• [Your goal] In the records below, some lines contain the word "grey". Copy each of them.

• [Exercise materials]
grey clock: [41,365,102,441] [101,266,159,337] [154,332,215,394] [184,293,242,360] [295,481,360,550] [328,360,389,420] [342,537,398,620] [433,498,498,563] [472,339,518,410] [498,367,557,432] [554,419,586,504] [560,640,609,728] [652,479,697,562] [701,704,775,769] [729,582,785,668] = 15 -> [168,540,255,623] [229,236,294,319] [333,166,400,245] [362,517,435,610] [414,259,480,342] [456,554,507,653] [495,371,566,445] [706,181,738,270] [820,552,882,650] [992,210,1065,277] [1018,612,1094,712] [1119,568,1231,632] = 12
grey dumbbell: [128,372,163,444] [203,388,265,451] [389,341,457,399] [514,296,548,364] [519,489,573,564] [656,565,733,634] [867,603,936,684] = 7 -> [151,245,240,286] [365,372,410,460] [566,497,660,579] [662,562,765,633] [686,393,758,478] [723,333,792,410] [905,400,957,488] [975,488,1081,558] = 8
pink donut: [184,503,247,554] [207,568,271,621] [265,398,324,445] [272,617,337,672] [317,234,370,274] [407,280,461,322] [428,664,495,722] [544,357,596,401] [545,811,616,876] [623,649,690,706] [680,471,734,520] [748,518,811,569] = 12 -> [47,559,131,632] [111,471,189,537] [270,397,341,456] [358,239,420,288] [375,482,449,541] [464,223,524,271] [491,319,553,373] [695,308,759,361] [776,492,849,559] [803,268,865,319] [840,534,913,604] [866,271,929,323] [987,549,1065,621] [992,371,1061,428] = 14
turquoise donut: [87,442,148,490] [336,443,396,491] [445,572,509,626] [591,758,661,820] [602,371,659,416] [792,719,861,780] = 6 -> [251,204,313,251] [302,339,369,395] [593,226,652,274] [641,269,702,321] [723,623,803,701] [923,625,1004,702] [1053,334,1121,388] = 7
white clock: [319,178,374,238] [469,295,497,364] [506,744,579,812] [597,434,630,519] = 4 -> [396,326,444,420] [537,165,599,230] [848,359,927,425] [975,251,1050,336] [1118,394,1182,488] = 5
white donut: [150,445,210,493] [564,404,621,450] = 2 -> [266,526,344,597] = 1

* * *

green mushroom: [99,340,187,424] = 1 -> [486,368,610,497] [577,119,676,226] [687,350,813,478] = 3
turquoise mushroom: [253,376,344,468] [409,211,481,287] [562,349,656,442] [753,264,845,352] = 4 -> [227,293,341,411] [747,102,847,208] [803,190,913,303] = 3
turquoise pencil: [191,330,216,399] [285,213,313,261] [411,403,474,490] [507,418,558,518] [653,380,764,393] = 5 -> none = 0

• [Exercise response]
grey clock: [41,365,102,441] [101,266,159,337] [154,332,215,394] [184,293,242,360] [295,481,360,550] [328,360,389,420] [342,537,398,620] [433,498,498,563] [472,339,518,410] [498,367,557,432] [554,419,586,504] [560,640,609,728] [652,479,697,562] [701,704,775,769] [729,582,785,668] = 15 -> [168,540,255,623] [229,236,294,319] [333,166,400,245] [362,517,435,610] [414,259,480,342] [456,554,507,653] [495,371,566,445] [706,181,738,270] [820,552,882,650] [992,210,1065,277] [1018,612,1094,712] [1119,568,1231,632] = 12
grey dumbbell: [128,372,163,444] [203,388,265,451] [389,341,457,399] [514,296,548,364] [519,489,573,564] [656,565,733,634] [867,603,936,684] = 7 -> [151,245,240,286] [365,372,410,460] [566,497,660,579] [662,562,765,633] [686,393,758,478] [723,333,792,410] [905,400,957,488] [975,488,1081,558] = 8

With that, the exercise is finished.